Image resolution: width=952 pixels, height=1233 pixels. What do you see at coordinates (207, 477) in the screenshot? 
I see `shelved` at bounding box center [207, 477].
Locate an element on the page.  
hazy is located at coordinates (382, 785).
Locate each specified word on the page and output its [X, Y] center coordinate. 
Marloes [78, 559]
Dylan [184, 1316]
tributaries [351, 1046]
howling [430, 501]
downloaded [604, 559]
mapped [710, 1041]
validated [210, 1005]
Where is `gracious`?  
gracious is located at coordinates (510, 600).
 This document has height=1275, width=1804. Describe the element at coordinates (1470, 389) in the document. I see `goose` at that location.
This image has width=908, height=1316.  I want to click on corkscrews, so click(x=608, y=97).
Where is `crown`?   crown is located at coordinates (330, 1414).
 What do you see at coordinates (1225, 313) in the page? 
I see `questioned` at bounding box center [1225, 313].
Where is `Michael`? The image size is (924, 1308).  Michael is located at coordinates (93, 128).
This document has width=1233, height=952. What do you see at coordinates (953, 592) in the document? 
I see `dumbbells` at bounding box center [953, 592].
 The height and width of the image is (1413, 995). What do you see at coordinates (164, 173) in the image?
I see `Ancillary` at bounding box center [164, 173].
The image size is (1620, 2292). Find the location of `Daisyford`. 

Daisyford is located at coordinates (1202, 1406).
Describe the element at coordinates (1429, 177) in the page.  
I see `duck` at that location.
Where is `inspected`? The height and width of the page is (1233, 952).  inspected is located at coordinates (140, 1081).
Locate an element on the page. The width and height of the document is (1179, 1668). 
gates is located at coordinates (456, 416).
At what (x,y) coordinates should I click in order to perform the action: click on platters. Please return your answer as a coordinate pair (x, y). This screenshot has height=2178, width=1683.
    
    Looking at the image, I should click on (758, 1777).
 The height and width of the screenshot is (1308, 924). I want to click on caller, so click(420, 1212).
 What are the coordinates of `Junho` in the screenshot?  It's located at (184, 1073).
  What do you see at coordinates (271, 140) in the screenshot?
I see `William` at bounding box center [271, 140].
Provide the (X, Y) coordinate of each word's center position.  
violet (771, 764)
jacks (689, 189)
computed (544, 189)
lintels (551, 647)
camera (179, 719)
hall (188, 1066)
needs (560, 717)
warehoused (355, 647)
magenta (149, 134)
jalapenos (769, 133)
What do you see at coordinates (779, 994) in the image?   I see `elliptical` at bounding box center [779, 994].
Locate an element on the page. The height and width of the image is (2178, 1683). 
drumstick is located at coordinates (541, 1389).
*****
Your objective – Return the lines above exactly as they appear, starting with the line that contains "The image size is (1620, 2292)." and ending after the line that contains "gates is located at coordinates (456, 416).".

Response to the exercise –
The image size is (1620, 2292). Find the location of `Daisyford`. 

Daisyford is located at coordinates (1202, 1406).
Describe the element at coordinates (1429, 177) in the page.  
I see `duck` at that location.
Where is `inspected`? The height and width of the page is (1233, 952).  inspected is located at coordinates (140, 1081).
Locate an element on the page. The width and height of the document is (1179, 1668). 
gates is located at coordinates (456, 416).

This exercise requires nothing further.